Dataset extract:
__________
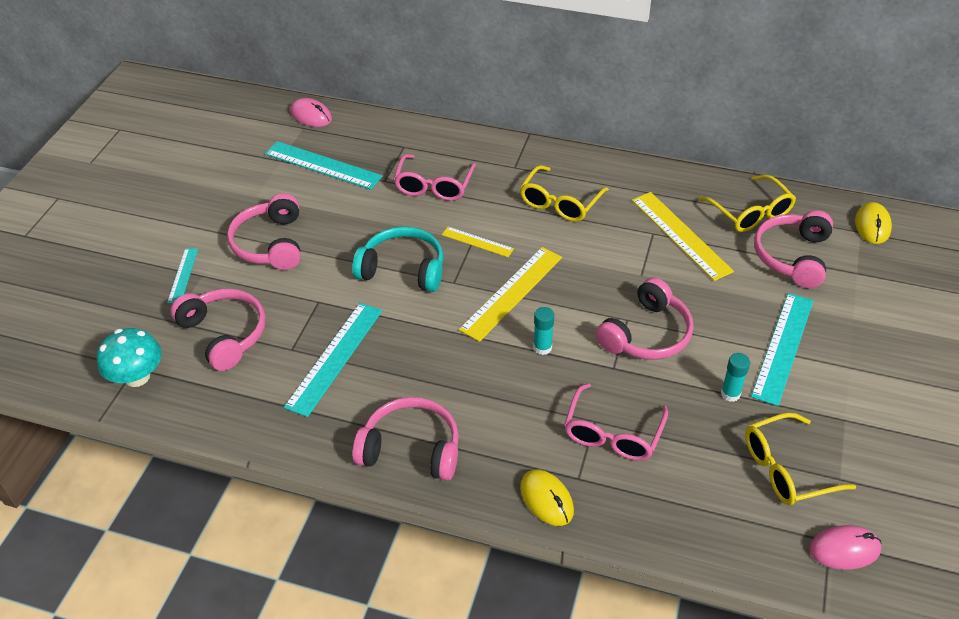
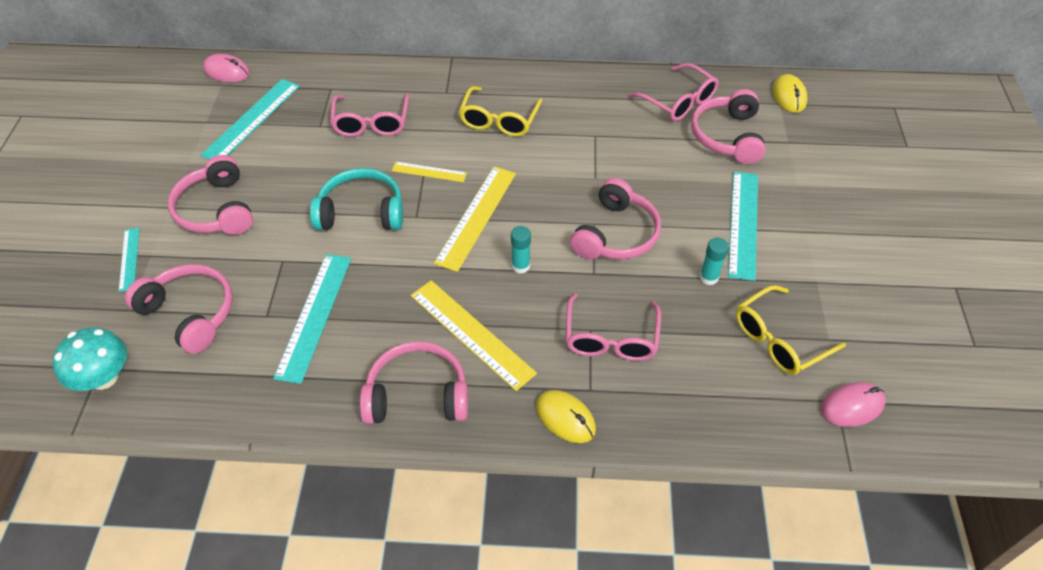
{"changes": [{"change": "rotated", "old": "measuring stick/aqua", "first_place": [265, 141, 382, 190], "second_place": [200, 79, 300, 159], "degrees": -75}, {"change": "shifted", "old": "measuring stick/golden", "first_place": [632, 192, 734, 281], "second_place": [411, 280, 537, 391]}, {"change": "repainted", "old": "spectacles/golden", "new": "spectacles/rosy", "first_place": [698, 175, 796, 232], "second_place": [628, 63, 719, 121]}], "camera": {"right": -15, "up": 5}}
__________
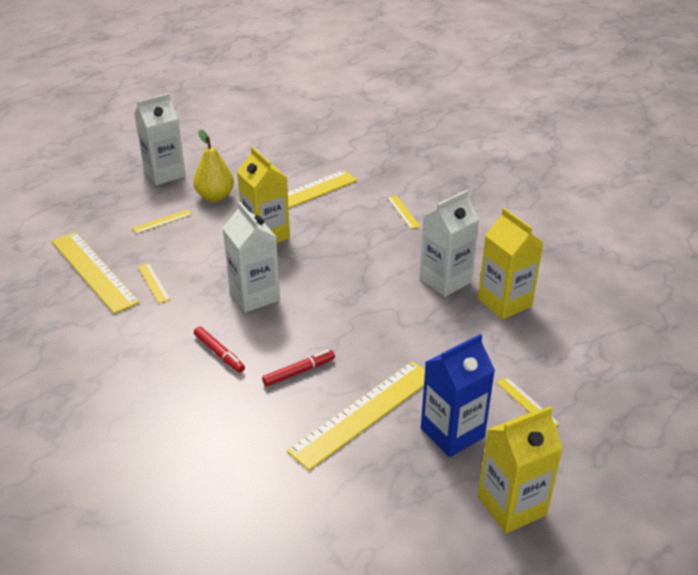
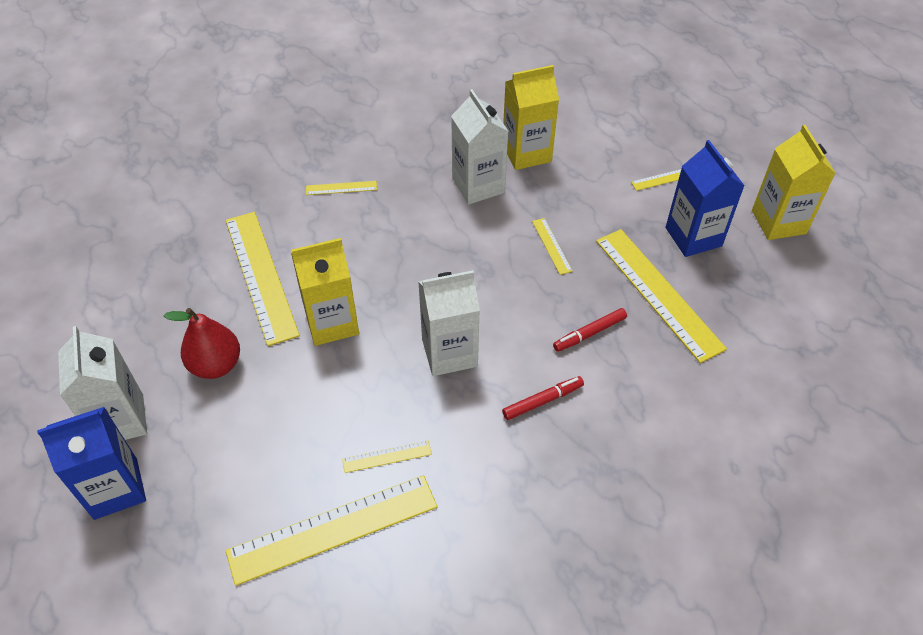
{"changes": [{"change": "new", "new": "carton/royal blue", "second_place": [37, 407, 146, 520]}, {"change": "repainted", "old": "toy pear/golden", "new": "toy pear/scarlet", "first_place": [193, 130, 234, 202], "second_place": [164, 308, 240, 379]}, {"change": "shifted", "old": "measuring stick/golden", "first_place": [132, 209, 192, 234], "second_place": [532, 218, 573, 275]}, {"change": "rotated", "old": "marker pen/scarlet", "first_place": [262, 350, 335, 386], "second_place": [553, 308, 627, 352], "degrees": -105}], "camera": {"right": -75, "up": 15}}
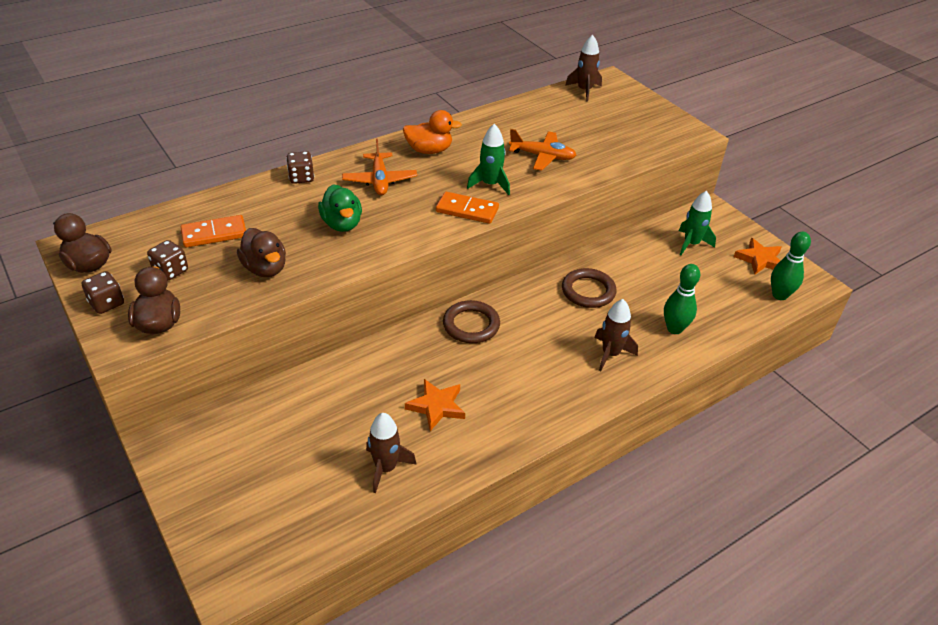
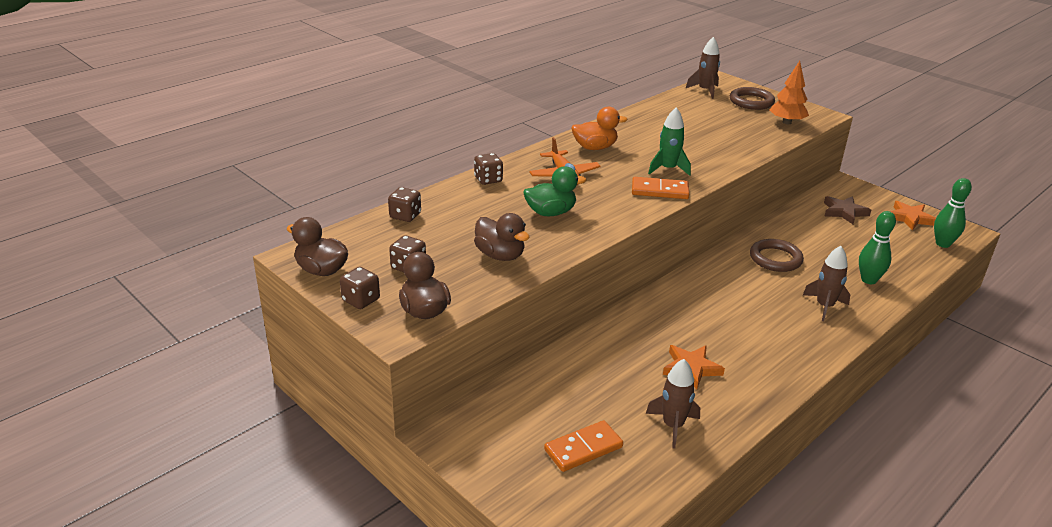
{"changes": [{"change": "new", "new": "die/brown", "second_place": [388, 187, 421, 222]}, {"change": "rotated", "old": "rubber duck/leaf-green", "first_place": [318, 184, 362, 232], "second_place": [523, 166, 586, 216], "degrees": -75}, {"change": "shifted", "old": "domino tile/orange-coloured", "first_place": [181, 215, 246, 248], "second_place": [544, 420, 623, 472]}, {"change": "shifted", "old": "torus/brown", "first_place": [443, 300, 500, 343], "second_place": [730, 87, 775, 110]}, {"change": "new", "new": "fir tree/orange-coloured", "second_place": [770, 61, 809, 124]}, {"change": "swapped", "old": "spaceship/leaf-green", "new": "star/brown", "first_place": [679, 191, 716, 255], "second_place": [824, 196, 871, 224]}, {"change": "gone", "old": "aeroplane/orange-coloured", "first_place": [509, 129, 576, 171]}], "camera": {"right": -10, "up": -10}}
__________
The problem: Scan the material above for lines that contain the string "repainted", and copy each such line.

Reply:
{"changes": [{"change": "rotated", "old": "measuring stick/aqua", "first_place": [265, 141, 382, 190], "second_place": [200, 79, 300, 159], "degrees": -75}, {"change": "shifted", "old": "measuring stick/golden", "first_place": [632, 192, 734, 281], "second_place": [411, 280, 537, 391]}, {"change": "repainted", "old": "spectacles/golden", "new": "spectacles/rosy", "first_place": [698, 175, 796, 232], "second_place": [628, 63, 719, 121]}], "camera": {"right": -15, "up": 5}}
{"changes": [{"change": "new", "new": "carton/royal blue", "second_place": [37, 407, 146, 520]}, {"change": "repainted", "old": "toy pear/golden", "new": "toy pear/scarlet", "first_place": [193, 130, 234, 202], "second_place": [164, 308, 240, 379]}, {"change": "shifted", "old": "measuring stick/golden", "first_place": [132, 209, 192, 234], "second_place": [532, 218, 573, 275]}, {"change": "rotated", "old": "marker pen/scarlet", "first_place": [262, 350, 335, 386], "second_place": [553, 308, 627, 352], "degrees": -105}], "camera": {"right": -75, "up": 15}}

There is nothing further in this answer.